Work to be completed - Could you give the records below again exactly, without the pictures?

Source data -
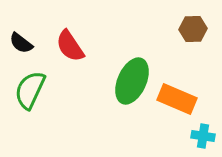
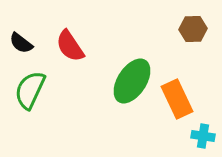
green ellipse: rotated 9 degrees clockwise
orange rectangle: rotated 42 degrees clockwise
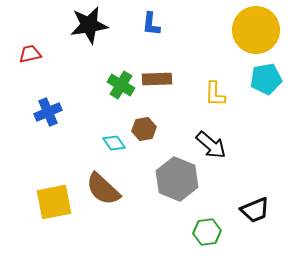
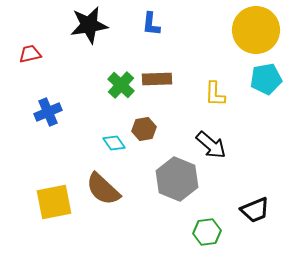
green cross: rotated 12 degrees clockwise
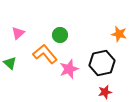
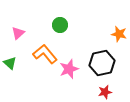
green circle: moved 10 px up
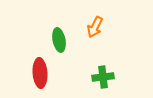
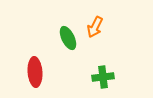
green ellipse: moved 9 px right, 2 px up; rotated 15 degrees counterclockwise
red ellipse: moved 5 px left, 1 px up
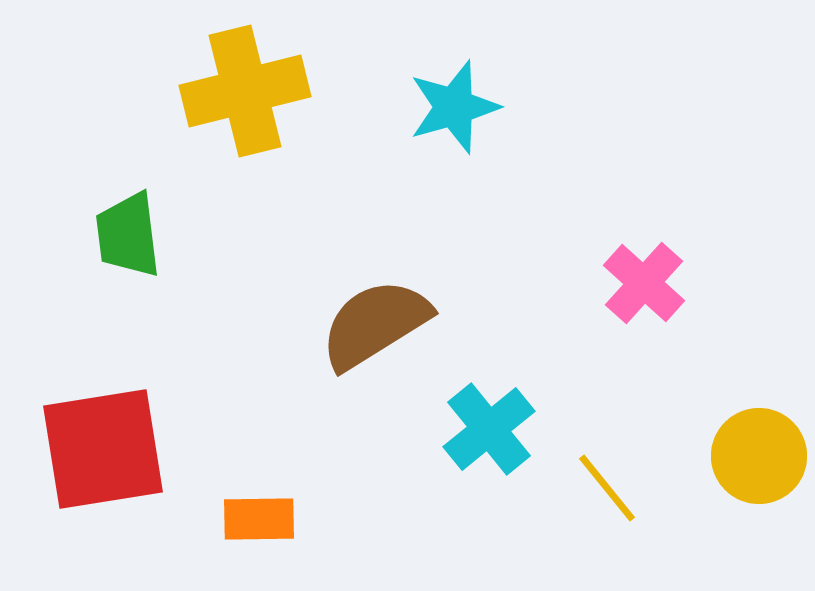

Expected answer -
green ellipse: rotated 9 degrees clockwise
orange rectangle: rotated 42 degrees clockwise
green cross: rotated 12 degrees clockwise
green circle: moved 10 px up
green ellipse: moved 9 px right, 2 px up; rotated 15 degrees counterclockwise
red ellipse: moved 5 px left, 1 px up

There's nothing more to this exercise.